▸ **What you will do**: Set every line of the data down again exactly, and keep the pictures out.

▸ **Information supplied**:
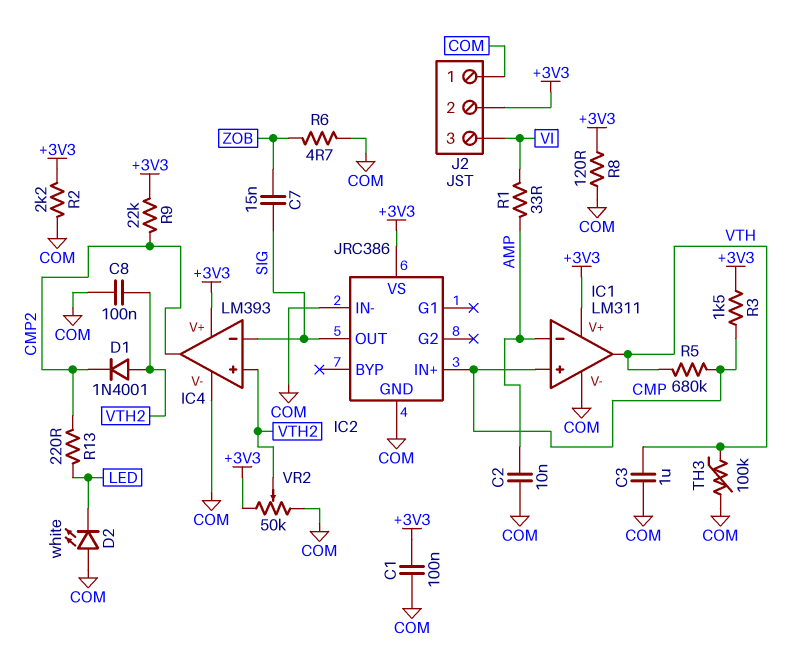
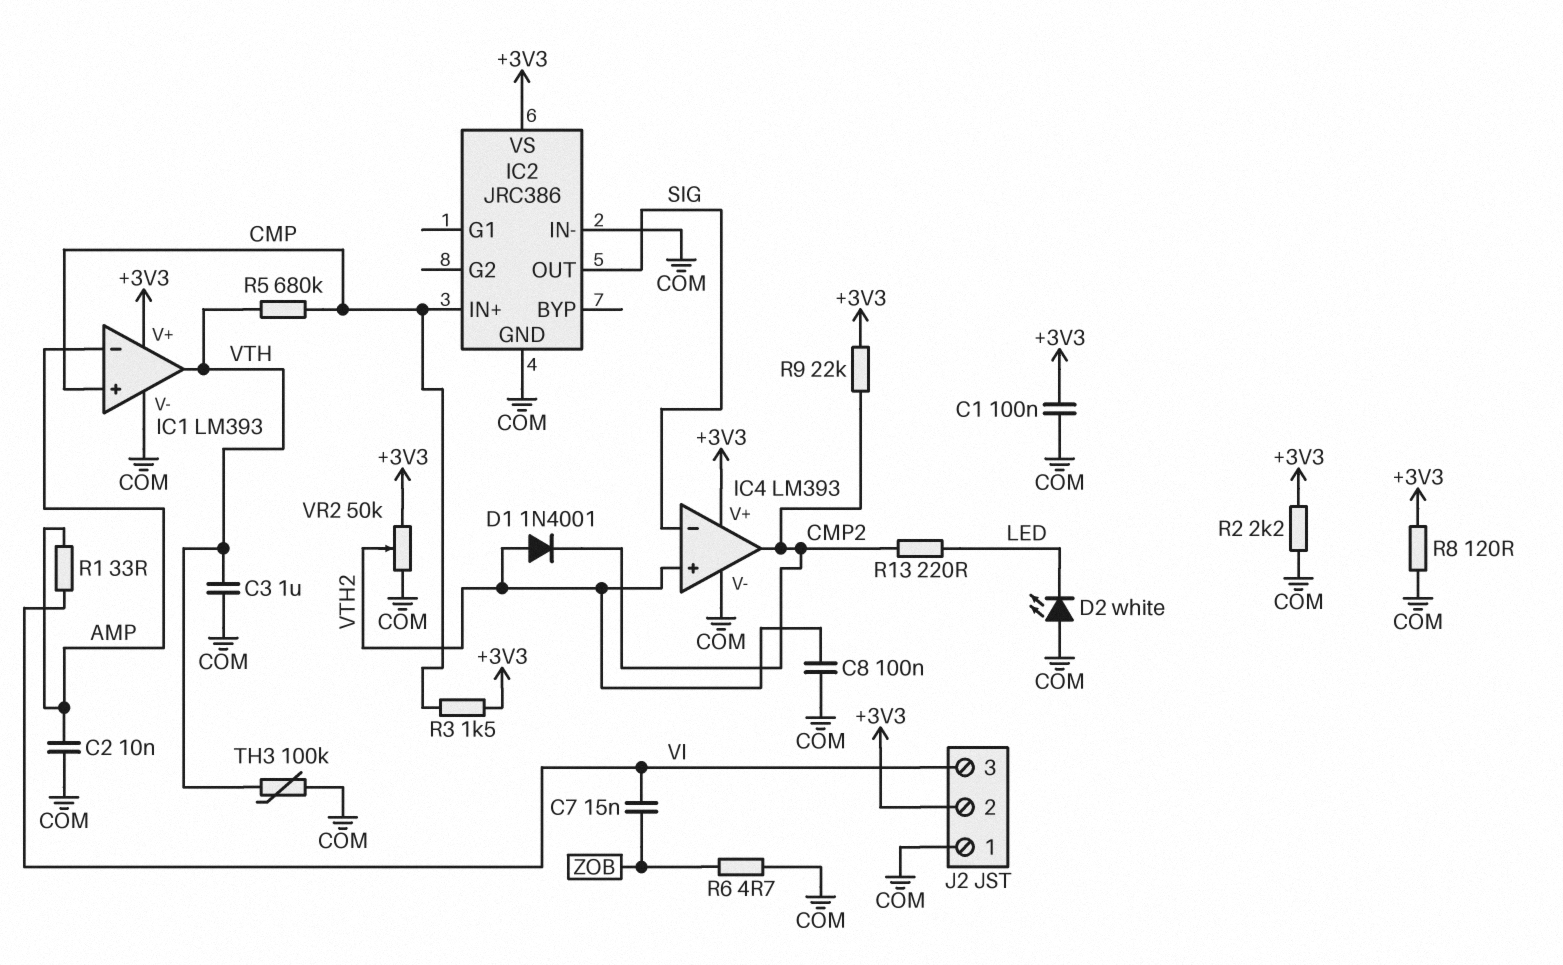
C7: 15nF (SIG, ZOB) -> 15nF (VI, ZOB)
IC1: LM311 -> LM393

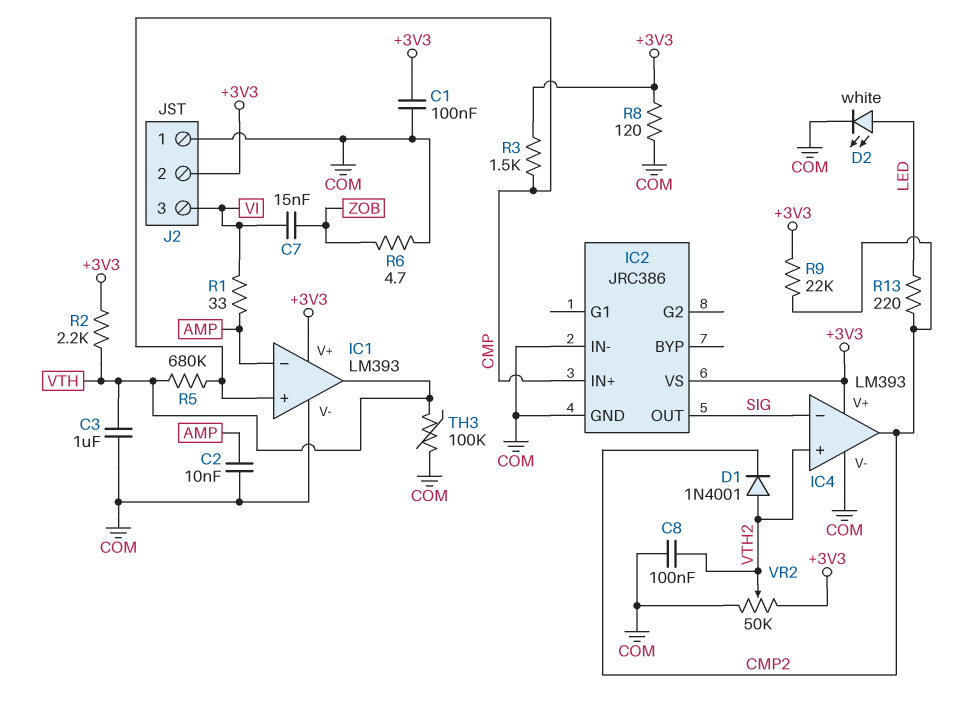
D2: LED white (A COM, K LED) -> LED white (A LED, K COM)
R2: 2.2k (+3V3, COM) -> 2.2k (+3V3, VTH)

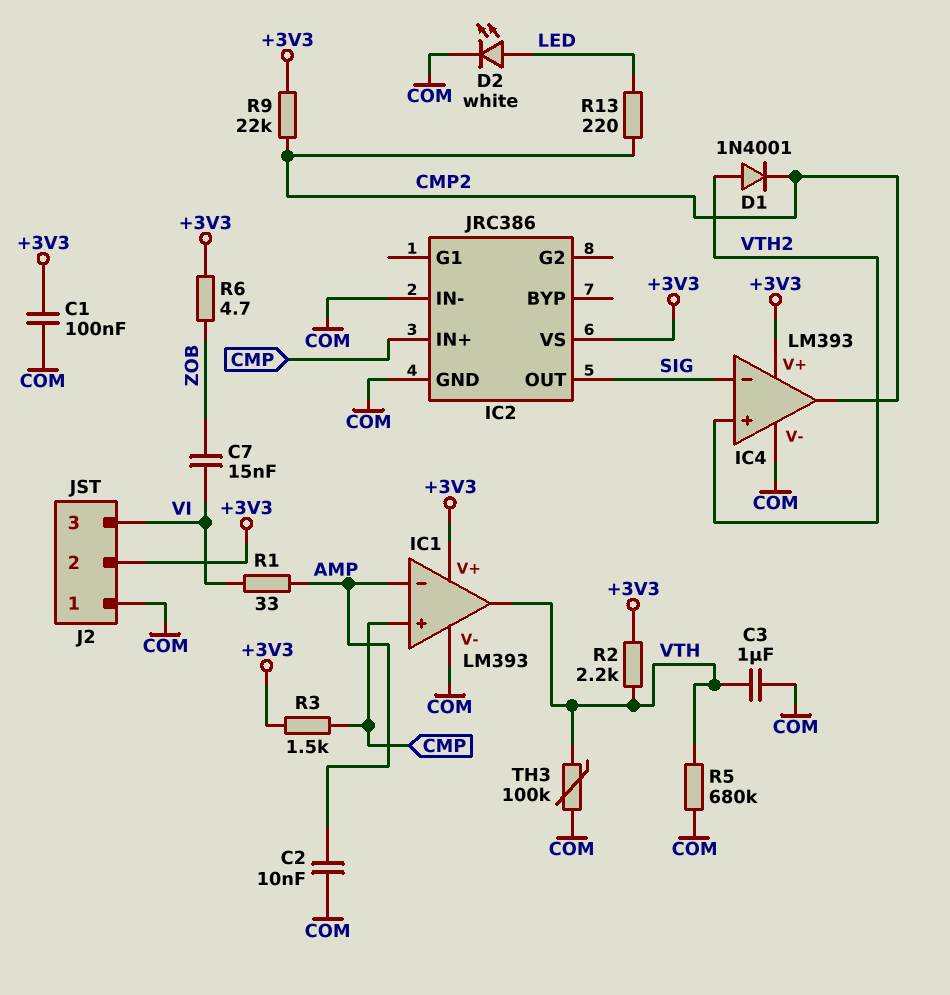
C8: 100nF (COM, VTH2) -> none
R5: 680k (CMP, VTH) -> 680k (COM, VTH)
R6: 4.7 (COM, ZOB) -> 4.7 (+3V3, ZOB)
R8: 120 (+3V3, COM) -> none
VR2: 50k (+3V3, COM, wiper VTH2) -> none

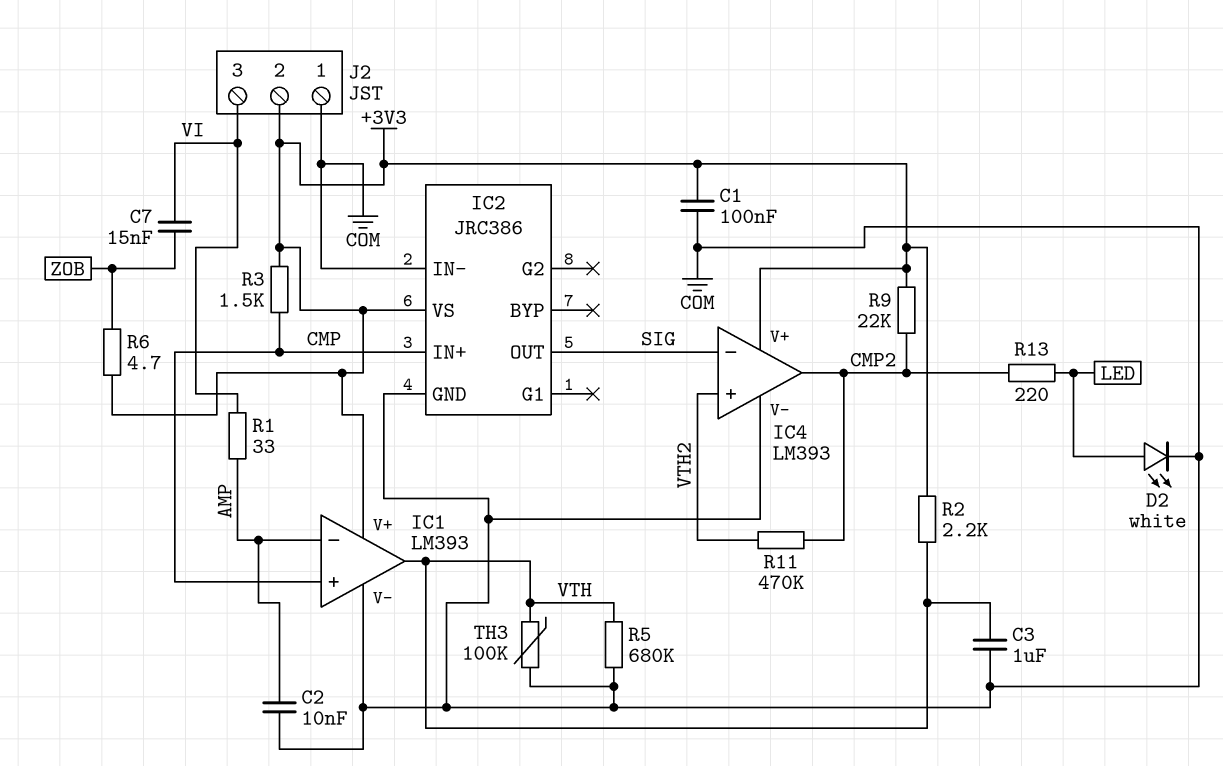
D1: diode 1N4001 (A VTH2, K CMP2) -> none
R11: none -> 470k (CMP2, VTH2)

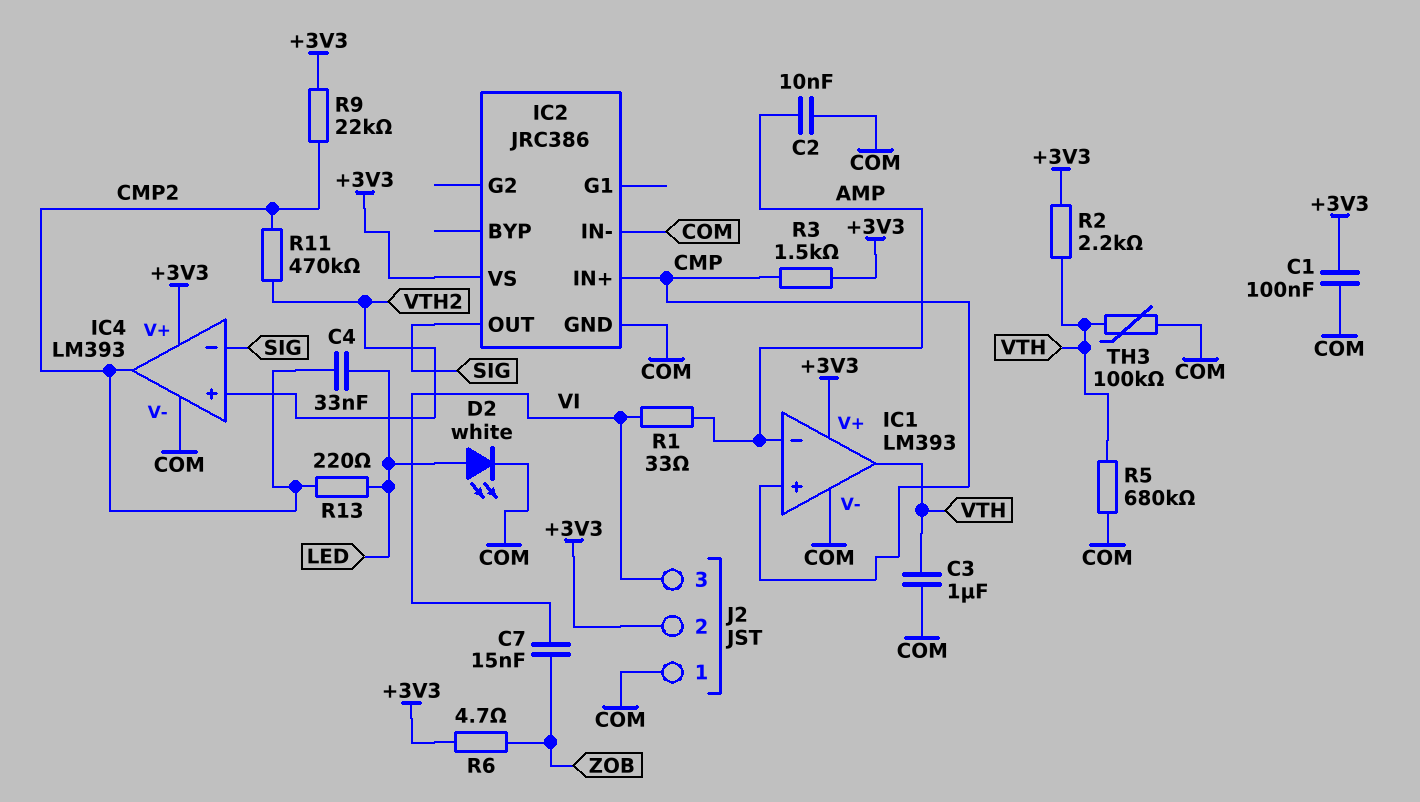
C4: none -> 33nF (CMP2, LED)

▸ **Response**:
C7: 15nF (SIG, ZOB) -> 15nF (VI, ZOB)
IC1: LM311 -> LM393

D2: LED white (A COM, K LED) -> LED white (A LED, K COM)
R2: 2.2k (+3V3, COM) -> 2.2k (+3V3, VTH)

C8: 100nF (COM, VTH2) -> none
R5: 680k (CMP, VTH) -> 680k (COM, VTH)
R6: 4.7 (COM, ZOB) -> 4.7 (+3V3, ZOB)
R8: 120 (+3V3, COM) -> none
VR2: 50k (+3V3, COM, wiper VTH2) -> none

D1: diode 1N4001 (A VTH2, K CMP2) -> none
R11: none -> 470k (CMP2, VTH2)

C4: none -> 33nF (CMP2, LED)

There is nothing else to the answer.